* [Your objective] Your task is to print every entry below exactly as given.

* [Records from a collection]
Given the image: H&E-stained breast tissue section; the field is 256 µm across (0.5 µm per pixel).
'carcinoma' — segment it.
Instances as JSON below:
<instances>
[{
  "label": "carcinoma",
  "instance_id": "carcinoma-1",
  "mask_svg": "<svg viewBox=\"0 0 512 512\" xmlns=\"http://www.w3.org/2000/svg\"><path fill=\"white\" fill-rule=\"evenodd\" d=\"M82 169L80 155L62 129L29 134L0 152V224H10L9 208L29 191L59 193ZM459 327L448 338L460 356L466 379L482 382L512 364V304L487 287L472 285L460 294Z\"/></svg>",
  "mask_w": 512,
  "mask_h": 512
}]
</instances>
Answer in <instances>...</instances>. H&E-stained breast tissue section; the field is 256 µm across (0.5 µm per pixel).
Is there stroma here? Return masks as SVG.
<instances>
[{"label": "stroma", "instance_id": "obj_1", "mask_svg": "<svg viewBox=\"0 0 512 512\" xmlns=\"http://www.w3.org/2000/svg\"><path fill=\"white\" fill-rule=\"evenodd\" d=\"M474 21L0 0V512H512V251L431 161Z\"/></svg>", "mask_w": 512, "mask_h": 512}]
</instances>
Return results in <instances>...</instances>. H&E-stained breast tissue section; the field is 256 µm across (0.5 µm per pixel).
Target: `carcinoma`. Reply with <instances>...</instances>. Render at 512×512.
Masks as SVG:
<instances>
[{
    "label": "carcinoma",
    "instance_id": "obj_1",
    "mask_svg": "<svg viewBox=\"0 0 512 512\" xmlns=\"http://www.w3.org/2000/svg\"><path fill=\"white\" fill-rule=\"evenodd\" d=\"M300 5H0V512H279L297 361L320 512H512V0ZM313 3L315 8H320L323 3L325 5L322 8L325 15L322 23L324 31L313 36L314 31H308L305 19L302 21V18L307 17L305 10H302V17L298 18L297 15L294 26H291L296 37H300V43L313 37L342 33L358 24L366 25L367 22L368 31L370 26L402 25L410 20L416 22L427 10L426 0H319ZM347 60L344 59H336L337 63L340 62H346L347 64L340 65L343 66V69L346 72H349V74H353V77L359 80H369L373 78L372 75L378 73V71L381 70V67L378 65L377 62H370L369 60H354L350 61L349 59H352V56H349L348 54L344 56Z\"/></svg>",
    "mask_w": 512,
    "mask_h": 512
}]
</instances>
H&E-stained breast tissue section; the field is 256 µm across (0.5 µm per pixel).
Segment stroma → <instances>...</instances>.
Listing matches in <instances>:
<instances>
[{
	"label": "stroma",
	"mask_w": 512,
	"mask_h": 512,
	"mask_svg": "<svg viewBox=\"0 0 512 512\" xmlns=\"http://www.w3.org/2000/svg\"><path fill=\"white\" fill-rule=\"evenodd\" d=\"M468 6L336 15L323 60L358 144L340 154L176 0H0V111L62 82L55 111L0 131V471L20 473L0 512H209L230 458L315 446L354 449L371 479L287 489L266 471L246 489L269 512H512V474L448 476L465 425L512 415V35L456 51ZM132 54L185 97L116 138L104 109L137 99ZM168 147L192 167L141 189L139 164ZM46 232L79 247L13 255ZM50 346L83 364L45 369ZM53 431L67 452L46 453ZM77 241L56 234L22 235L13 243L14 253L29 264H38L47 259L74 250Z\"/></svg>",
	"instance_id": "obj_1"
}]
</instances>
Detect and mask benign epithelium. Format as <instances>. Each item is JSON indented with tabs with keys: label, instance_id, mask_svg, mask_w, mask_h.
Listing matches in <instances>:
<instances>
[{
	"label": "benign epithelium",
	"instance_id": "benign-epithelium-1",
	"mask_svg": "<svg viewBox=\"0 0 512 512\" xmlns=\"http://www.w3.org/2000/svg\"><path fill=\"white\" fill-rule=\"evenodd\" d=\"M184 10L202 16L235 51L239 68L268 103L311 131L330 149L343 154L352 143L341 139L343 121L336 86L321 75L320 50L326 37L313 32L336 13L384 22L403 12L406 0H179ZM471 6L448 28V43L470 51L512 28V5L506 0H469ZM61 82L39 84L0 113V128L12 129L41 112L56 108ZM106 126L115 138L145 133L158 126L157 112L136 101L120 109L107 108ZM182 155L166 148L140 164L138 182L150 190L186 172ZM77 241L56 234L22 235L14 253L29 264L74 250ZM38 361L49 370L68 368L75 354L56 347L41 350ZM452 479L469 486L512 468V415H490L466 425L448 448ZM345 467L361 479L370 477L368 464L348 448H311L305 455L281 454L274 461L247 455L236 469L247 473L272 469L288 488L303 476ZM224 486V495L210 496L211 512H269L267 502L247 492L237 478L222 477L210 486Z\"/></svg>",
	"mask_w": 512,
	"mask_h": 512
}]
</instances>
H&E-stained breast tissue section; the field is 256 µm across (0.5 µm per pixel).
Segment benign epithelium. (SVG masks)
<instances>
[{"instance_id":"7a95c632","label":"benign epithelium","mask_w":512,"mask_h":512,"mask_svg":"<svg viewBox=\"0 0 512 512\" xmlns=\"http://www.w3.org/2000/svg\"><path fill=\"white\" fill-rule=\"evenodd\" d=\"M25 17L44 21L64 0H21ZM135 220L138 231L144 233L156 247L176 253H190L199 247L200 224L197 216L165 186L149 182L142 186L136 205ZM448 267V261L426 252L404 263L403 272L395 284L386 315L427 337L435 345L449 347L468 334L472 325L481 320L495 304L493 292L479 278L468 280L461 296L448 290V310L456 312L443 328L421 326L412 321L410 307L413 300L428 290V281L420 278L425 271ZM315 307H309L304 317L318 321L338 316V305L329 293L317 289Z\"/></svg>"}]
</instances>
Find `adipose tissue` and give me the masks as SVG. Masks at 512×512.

* [Result]
Given the image: H&E-stained breast tissue section; the field is 256 µm across (0.5 µm per pixel).
'carcinoma' — segment it.
Instances as JSON below:
<instances>
[{
  "label": "carcinoma",
  "instance_id": "carcinoma-1",
  "mask_svg": "<svg viewBox=\"0 0 512 512\" xmlns=\"http://www.w3.org/2000/svg\"><path fill=\"white\" fill-rule=\"evenodd\" d=\"M82 169L80 155L62 129L29 134L0 152V224H10L9 208L29 191L59 193ZM459 327L448 338L460 356L466 379L482 382L512 364V304L487 287L472 285L460 294Z\"/></svg>",
  "mask_w": 512,
  "mask_h": 512
}]
</instances>
Answer in <instances>...</instances>. H&E-stained breast tissue section; the field is 256 µm across (0.5 µm per pixel).
Is there stroma here? Return masks as SVG.
<instances>
[{"label": "stroma", "instance_id": "obj_1", "mask_svg": "<svg viewBox=\"0 0 512 512\" xmlns=\"http://www.w3.org/2000/svg\"><path fill=\"white\" fill-rule=\"evenodd\" d=\"M474 21L0 0V512H512V251L431 161Z\"/></svg>", "mask_w": 512, "mask_h": 512}]
</instances>
Return results in <instances>...</instances>. H&E-stained breast tissue section; the field is 256 µm across (0.5 µm per pixel).
Target: `carcinoma`. Reply with <instances>...</instances>. Render at 512×512.
Masks as SVG:
<instances>
[{
    "label": "carcinoma",
    "instance_id": "obj_1",
    "mask_svg": "<svg viewBox=\"0 0 512 512\" xmlns=\"http://www.w3.org/2000/svg\"><path fill=\"white\" fill-rule=\"evenodd\" d=\"M300 5H0V512H279L297 361L320 512H512V0ZM313 3L315 8H320L323 3L325 5L322 8L325 15L322 23L324 31L313 36L314 31H308L305 19L302 21V18L307 17L305 10H302V17L298 18L297 15L294 26H291L296 37H300V43L313 37L342 33L358 24L366 25L367 22L368 31L370 26L402 25L410 20L416 22L427 10L426 0H319ZM347 60L344 59H336L337 63L340 62H346L347 64L340 65L343 66V69L346 72H349V74H353V77L359 80H369L373 78L372 75L378 73V71L381 70V67L378 65L377 62H370L369 60H354L350 61L349 59H352V56H349L348 54L344 56Z\"/></svg>",
    "mask_w": 512,
    "mask_h": 512
}]
</instances>
H&E-stained breast tissue section; the field is 256 µm across (0.5 µm per pixel).
Segment stroma → <instances>...</instances>.
Listing matches in <instances>:
<instances>
[{
	"label": "stroma",
	"mask_w": 512,
	"mask_h": 512,
	"mask_svg": "<svg viewBox=\"0 0 512 512\" xmlns=\"http://www.w3.org/2000/svg\"><path fill=\"white\" fill-rule=\"evenodd\" d=\"M468 6L336 15L323 60L358 144L340 154L176 0H0V111L62 82L55 111L0 131V471L20 473L0 512H209L230 458L315 446L354 449L371 479L287 489L266 471L246 489L269 512H512V474L448 476L465 425L512 415V35L456 51ZM132 54L185 97L116 138L104 109L137 99ZM168 147L192 167L141 189L139 164ZM46 232L79 247L13 255ZM50 346L83 364L45 369ZM53 431L67 452L46 453ZM77 241L56 234L22 235L13 243L14 253L29 264H38L47 259L74 250Z\"/></svg>",
	"instance_id": "obj_1"
}]
</instances>
Detect and mask benign epithelium. Format as <instances>. Each item is JSON indented with tabs with keys: label, instance_id, mask_svg, mask_w, mask_h.
Listing matches in <instances>:
<instances>
[{
	"label": "benign epithelium",
	"instance_id": "benign-epithelium-1",
	"mask_svg": "<svg viewBox=\"0 0 512 512\" xmlns=\"http://www.w3.org/2000/svg\"><path fill=\"white\" fill-rule=\"evenodd\" d=\"M184 10L202 16L235 51L239 68L268 103L311 131L330 149L343 154L352 143L341 139L343 121L336 86L321 75L320 50L326 37L313 32L336 13L384 22L403 12L406 0H179ZM471 6L448 28V43L470 51L512 28V5L506 0H469ZM61 82L39 84L0 113V128L12 129L41 112L56 108ZM106 126L115 138L145 133L158 126L157 112L136 101L120 109L107 108ZM182 155L166 148L140 164L138 182L150 190L186 172ZM77 241L56 234L22 235L14 253L29 264L74 250ZM38 361L49 370L68 368L75 354L56 347L41 350ZM452 479L469 486L512 468V415H490L466 425L448 448ZM345 467L361 479L370 477L368 464L348 448H311L305 455L281 454L274 461L247 455L236 469L247 473L272 469L288 488L303 476ZM224 486V495L210 496L211 512H269L267 502L247 492L237 478L222 477L210 486Z\"/></svg>",
	"mask_w": 512,
	"mask_h": 512
}]
</instances>
H&E-stained breast tissue section; the field is 256 µm across (0.5 µm per pixel).
Segment benign epithelium. (SVG masks)
<instances>
[{"instance_id":"7a95c632","label":"benign epithelium","mask_w":512,"mask_h":512,"mask_svg":"<svg viewBox=\"0 0 512 512\" xmlns=\"http://www.w3.org/2000/svg\"><path fill=\"white\" fill-rule=\"evenodd\" d=\"M25 17L44 21L64 0H21ZM135 220L138 231L144 233L156 247L176 253H190L199 247L200 224L197 216L165 186L149 182L142 186L136 205ZM448 267V261L426 252L404 263L403 272L395 284L386 315L427 337L435 345L449 347L468 334L472 325L481 320L495 304L493 292L479 278L468 280L461 296L448 290V310L456 312L443 328L421 326L412 321L410 307L413 300L428 290V281L420 278L425 271ZM315 307H309L304 317L318 321L338 316V305L329 293L317 289Z\"/></svg>"}]
</instances>
Find `adipose tissue` and give me the masks as SVG. Masks at 512×512.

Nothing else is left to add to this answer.